What is required: Only the lines of the data below from the one with "grey plate E3:E6 level 2 -> none" through the one with "tan round brick F5 level 2 -> none" are wanted. Repeat them exactly.

Records supplied:

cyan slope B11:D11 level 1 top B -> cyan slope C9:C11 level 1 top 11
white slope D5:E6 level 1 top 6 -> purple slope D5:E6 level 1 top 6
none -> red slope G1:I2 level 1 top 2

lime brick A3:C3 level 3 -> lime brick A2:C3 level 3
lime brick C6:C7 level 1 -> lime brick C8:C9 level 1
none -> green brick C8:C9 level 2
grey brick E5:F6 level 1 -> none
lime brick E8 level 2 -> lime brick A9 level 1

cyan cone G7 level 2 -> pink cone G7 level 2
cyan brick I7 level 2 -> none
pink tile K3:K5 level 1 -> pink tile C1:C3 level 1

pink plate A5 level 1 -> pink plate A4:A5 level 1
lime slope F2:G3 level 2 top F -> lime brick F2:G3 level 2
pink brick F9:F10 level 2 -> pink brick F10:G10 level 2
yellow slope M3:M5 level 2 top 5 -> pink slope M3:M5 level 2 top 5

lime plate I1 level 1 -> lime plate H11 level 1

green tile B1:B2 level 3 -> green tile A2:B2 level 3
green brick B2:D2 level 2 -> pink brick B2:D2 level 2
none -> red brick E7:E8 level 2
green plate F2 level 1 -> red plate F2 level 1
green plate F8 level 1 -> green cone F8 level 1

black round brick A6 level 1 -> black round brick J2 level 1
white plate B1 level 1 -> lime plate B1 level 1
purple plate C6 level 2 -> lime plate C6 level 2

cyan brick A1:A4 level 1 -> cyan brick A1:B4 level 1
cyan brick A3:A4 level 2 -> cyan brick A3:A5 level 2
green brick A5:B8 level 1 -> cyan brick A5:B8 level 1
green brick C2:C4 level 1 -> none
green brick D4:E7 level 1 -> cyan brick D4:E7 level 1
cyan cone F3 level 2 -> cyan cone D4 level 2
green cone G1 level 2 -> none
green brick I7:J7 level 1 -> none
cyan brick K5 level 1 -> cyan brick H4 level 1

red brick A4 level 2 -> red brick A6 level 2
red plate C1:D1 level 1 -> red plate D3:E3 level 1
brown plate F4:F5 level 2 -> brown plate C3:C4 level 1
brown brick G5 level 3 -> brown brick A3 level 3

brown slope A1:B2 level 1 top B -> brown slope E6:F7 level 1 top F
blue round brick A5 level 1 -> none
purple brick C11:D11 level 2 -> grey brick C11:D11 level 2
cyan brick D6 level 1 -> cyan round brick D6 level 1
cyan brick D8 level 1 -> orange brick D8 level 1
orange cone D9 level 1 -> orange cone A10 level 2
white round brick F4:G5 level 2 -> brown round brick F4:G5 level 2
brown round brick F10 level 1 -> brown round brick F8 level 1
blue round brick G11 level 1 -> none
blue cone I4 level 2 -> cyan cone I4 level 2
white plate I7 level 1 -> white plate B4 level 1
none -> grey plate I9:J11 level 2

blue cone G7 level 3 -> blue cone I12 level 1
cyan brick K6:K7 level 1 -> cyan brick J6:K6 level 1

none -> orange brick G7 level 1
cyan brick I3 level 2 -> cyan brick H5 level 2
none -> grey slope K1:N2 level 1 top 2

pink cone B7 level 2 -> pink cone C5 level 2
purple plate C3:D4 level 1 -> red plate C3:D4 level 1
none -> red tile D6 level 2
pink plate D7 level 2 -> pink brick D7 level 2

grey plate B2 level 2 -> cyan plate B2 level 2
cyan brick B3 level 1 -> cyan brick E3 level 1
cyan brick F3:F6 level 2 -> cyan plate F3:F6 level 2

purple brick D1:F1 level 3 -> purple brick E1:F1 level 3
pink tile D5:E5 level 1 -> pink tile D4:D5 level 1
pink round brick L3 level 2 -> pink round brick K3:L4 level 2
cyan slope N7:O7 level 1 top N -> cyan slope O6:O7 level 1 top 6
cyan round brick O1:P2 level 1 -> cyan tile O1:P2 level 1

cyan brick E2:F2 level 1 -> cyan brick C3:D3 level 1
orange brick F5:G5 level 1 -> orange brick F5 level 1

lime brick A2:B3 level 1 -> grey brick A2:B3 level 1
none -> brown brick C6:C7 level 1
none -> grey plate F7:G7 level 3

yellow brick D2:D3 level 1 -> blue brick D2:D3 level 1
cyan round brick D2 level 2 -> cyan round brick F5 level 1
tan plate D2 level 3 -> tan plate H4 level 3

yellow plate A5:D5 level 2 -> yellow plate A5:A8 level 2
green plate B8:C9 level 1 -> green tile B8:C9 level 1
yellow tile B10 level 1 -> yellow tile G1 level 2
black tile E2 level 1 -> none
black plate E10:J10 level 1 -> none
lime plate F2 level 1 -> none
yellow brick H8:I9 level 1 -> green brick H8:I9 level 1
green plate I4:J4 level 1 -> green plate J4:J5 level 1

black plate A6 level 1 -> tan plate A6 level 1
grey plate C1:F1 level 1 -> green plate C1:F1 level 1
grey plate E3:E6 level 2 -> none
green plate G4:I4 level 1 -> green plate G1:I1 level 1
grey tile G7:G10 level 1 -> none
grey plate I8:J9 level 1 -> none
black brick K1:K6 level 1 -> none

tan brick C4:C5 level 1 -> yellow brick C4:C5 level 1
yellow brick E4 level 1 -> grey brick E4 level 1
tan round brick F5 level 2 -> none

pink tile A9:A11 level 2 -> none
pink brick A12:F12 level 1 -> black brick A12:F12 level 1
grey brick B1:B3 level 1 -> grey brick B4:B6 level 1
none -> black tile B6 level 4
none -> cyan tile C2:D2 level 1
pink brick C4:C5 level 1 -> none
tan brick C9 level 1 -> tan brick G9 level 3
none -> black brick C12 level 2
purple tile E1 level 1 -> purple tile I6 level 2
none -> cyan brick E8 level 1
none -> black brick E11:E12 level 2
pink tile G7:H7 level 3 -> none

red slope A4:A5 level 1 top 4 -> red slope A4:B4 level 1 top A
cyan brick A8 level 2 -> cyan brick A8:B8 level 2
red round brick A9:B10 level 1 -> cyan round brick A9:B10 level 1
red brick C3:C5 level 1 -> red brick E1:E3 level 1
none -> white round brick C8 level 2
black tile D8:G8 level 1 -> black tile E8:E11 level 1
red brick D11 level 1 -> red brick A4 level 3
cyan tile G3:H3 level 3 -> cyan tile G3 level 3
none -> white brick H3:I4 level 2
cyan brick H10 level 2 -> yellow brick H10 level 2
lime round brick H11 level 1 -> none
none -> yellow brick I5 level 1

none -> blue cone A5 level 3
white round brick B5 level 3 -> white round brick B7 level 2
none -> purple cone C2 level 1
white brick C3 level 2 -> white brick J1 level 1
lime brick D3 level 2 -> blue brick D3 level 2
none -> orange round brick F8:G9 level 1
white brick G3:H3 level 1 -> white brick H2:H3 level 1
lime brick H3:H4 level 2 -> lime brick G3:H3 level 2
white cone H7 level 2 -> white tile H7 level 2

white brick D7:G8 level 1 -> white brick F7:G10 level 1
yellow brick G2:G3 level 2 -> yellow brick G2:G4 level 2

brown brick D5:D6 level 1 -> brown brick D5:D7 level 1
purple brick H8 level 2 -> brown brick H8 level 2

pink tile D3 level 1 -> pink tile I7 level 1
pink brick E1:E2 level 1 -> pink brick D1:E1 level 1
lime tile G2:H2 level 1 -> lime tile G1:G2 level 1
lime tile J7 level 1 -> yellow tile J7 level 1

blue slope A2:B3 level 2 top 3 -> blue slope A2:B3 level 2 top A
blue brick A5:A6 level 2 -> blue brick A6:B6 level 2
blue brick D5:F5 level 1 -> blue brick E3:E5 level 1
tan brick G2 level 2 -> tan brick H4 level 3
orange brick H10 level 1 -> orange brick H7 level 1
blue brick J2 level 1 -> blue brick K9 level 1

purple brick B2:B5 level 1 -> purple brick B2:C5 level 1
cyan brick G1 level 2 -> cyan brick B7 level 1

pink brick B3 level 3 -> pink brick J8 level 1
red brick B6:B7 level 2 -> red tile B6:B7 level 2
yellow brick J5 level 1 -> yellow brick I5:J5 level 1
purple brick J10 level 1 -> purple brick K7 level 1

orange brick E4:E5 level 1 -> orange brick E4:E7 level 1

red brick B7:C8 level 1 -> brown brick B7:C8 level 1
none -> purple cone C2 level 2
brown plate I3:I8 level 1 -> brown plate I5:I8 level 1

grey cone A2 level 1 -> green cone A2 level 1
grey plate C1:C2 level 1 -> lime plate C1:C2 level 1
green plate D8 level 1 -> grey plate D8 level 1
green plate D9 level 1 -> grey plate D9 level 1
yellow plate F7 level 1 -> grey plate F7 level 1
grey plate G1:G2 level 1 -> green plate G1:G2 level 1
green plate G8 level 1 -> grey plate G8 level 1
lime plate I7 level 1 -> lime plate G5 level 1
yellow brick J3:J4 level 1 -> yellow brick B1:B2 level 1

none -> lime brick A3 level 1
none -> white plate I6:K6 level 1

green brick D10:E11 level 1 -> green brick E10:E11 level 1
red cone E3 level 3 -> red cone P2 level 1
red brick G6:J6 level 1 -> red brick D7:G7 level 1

Expected answer:
grey plate E3:E6 level 2 -> none
green plate G4:I4 level 1 -> green plate G1:I1 level 1
grey tile G7:G10 level 1 -> none
grey plate I8:J9 level 1 -> none
black brick K1:K6 level 1 -> none

tan brick C4:C5 level 1 -> yellow brick C4:C5 level 1
yellow brick E4 level 1 -> grey brick E4 level 1
tan round brick F5 level 2 -> none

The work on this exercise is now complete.